##### Records to process

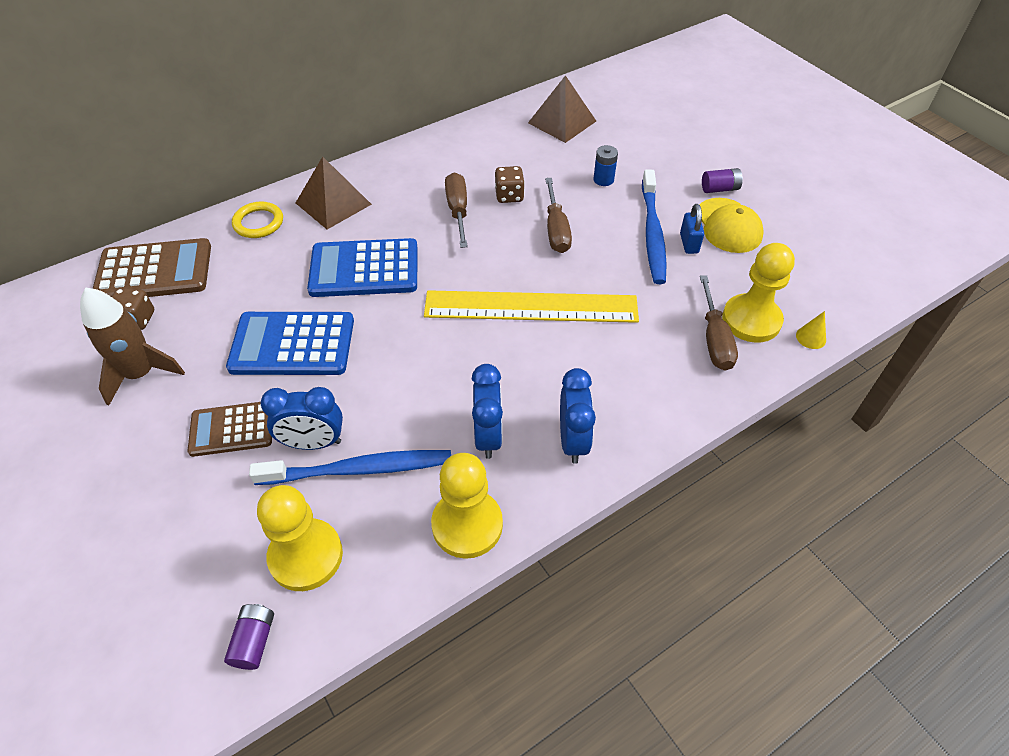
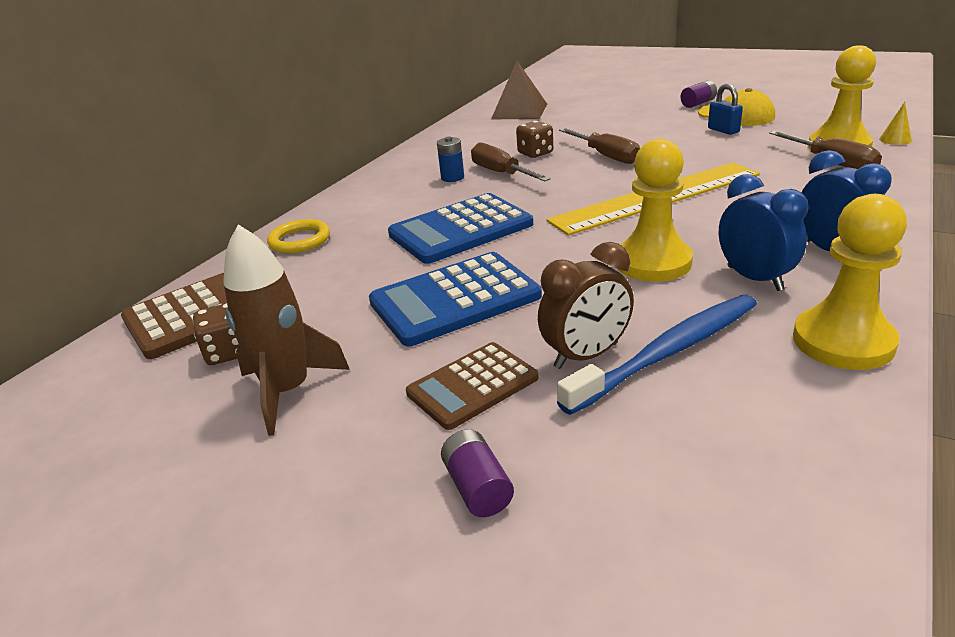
camera: 25 degrees left, 20 degrees down
purple battery [224,604,274,670] -> purple battery moved to [441,429,514,517]
yellow pawn [257,485,343,591] -> yellow pawn moved to [617,139,693,282]
blue clock [261,387,343,450] -> brown clock [538,242,634,369]
brown pyramid [296,157,372,229] -> none
blue battery [593,145,618,186] -> blue battery moved to [437,137,464,182]
blue toothbrush [642,170,666,284] -> none

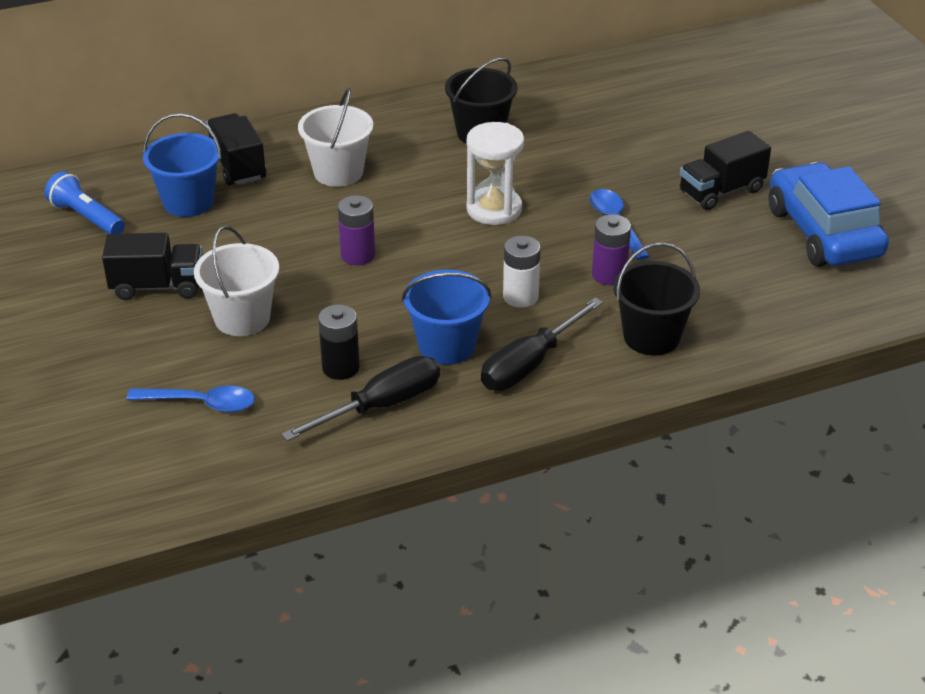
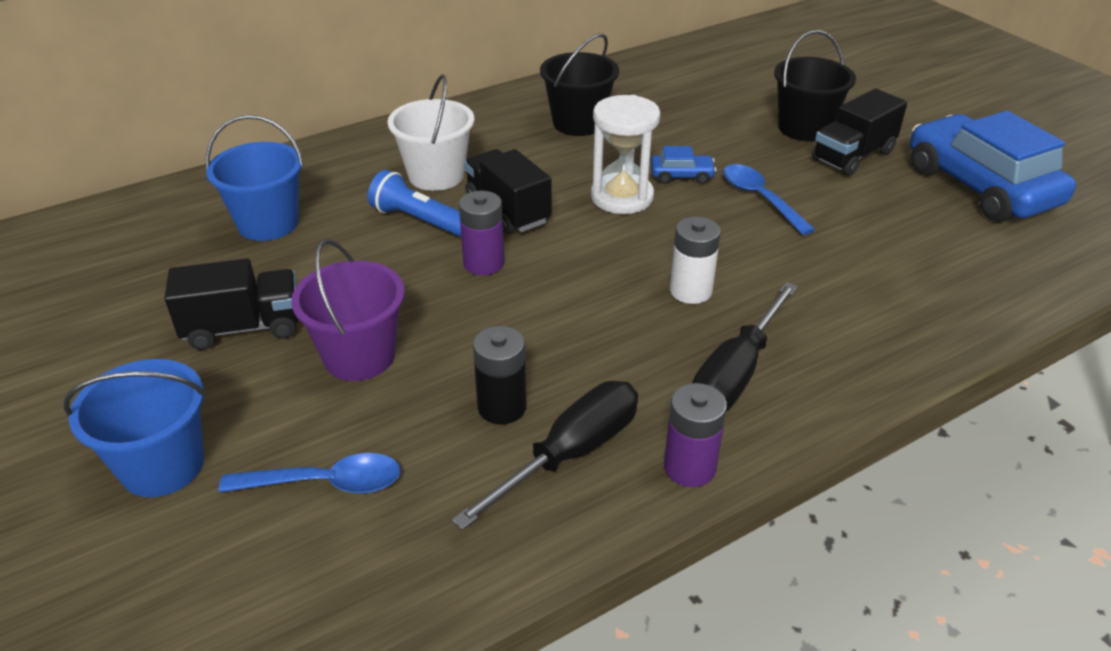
camera: 10 degrees left, 0 degrees up
blue flashlight [44,171,125,234] -> blue flashlight moved to [368,170,461,237]
white bucket [194,226,279,336] -> purple bucket [291,239,405,381]
black truck [206,113,266,185] -> black truck moved to [464,149,552,234]
blue bucket [402,270,492,365] -> blue bucket moved to [64,359,206,497]
purple battery [592,214,631,285] -> purple battery moved to [664,383,727,487]
black bucket [614,242,700,356] -> black bucket moved to [774,30,856,142]
none -> blue car [651,146,716,184]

##########

This calls for each record above to be set down exactly, with the images skipped.

** Task response **
camera: 25 degrees left, 20 degrees down
purple battery [224,604,274,670] -> purple battery moved to [441,429,514,517]
yellow pawn [257,485,343,591] -> yellow pawn moved to [617,139,693,282]
blue clock [261,387,343,450] -> brown clock [538,242,634,369]
brown pyramid [296,157,372,229] -> none
blue battery [593,145,618,186] -> blue battery moved to [437,137,464,182]
blue toothbrush [642,170,666,284] -> none

camera: 10 degrees left, 0 degrees up
blue flashlight [44,171,125,234] -> blue flashlight moved to [368,170,461,237]
white bucket [194,226,279,336] -> purple bucket [291,239,405,381]
black truck [206,113,266,185] -> black truck moved to [464,149,552,234]
blue bucket [402,270,492,365] -> blue bucket moved to [64,359,206,497]
purple battery [592,214,631,285] -> purple battery moved to [664,383,727,487]
black bucket [614,242,700,356] -> black bucket moved to [774,30,856,142]
none -> blue car [651,146,716,184]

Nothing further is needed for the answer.